## Work to complete
Wherever the string "left" turns up in the data, copy the whole line.

Object state change records
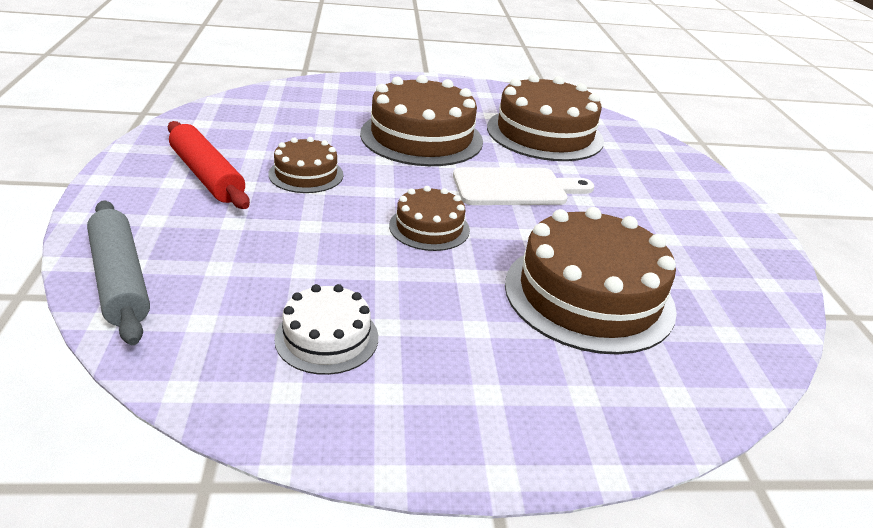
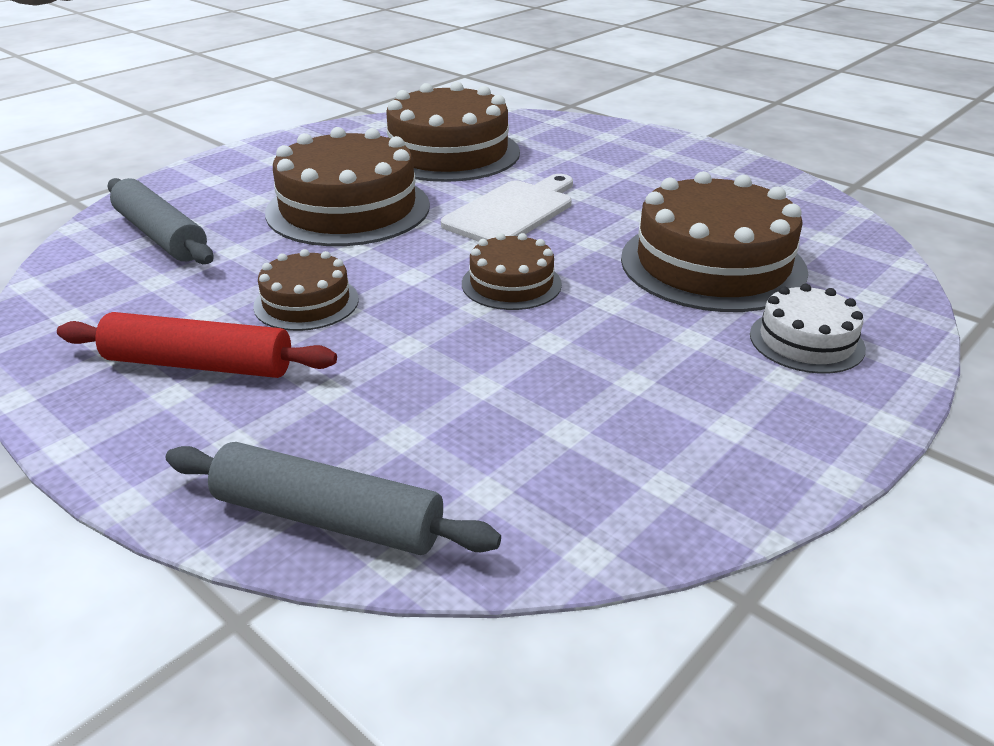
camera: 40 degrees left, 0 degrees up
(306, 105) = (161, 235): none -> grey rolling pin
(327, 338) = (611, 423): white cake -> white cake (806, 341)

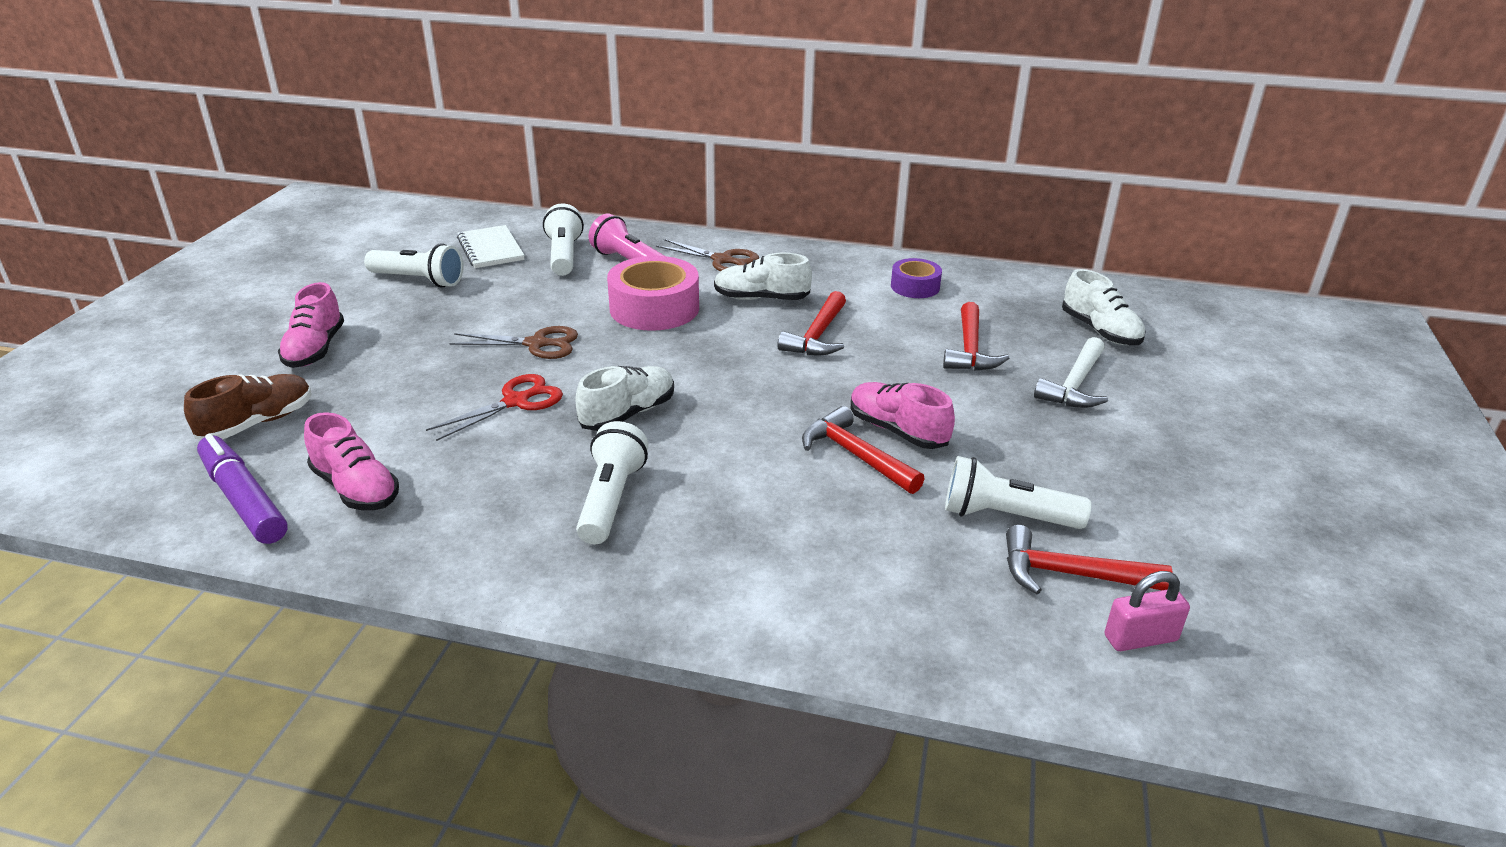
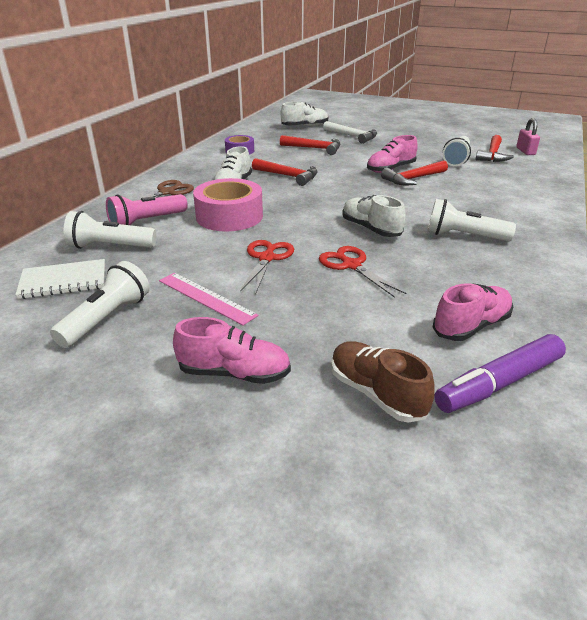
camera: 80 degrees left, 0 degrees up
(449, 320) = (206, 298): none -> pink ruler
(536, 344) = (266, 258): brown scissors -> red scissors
---
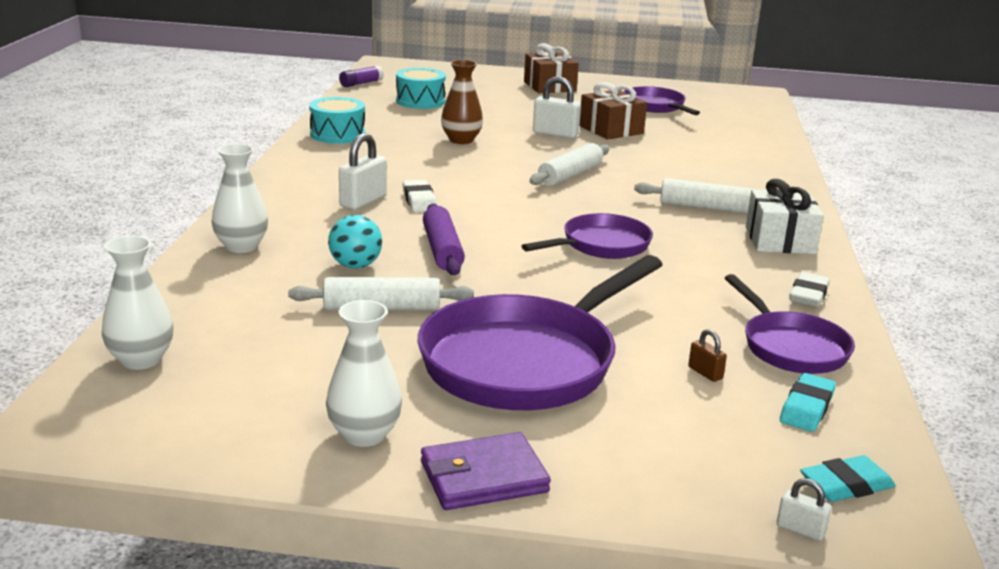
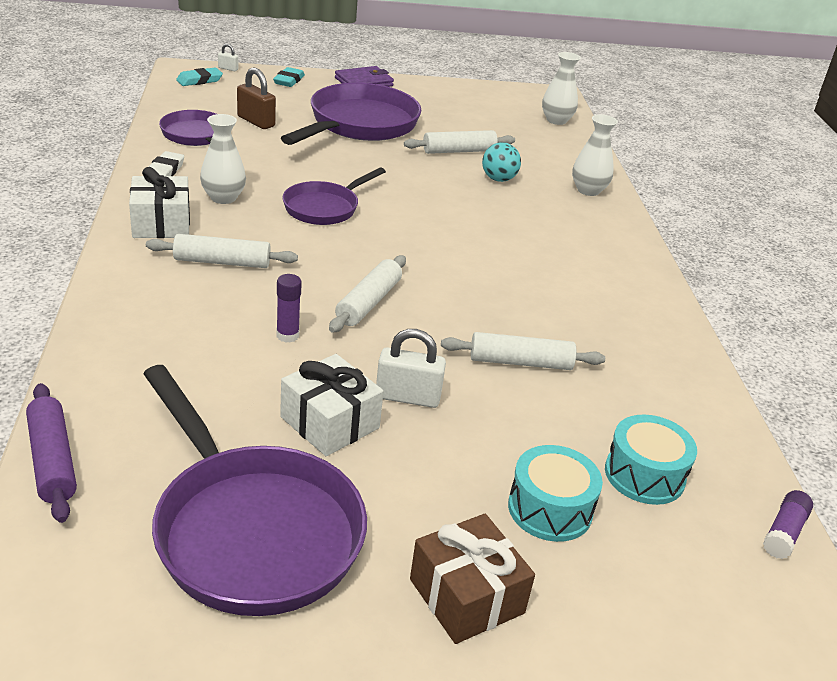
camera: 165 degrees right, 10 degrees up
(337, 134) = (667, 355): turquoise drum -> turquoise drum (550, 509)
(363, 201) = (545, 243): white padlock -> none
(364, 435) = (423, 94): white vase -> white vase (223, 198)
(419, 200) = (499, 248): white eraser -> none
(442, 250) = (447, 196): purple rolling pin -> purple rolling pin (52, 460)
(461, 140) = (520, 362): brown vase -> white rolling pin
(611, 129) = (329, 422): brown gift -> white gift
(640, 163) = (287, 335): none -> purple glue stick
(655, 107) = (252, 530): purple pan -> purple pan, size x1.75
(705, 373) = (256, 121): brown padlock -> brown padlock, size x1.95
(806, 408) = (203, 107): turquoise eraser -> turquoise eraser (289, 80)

## Response area
camera: 40 degrees left, 0 degrees up
camera: 80 degrees left, 0 degrees up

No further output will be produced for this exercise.